═══ RECORDED DATA ═══

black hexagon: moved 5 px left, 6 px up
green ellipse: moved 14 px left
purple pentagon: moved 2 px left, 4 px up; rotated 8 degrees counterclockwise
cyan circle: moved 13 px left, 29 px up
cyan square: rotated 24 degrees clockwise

═══

GOAL OF THE EXERCISE: Word for word, restate the lines running from the one containing "cyan circle: moved 13 px left, 29 px up" through the final line of the records above, and nothing besides.

TASK RESPONSE:
cyan circle: moved 13 px left, 29 px up
cyan square: rotated 24 degrees clockwise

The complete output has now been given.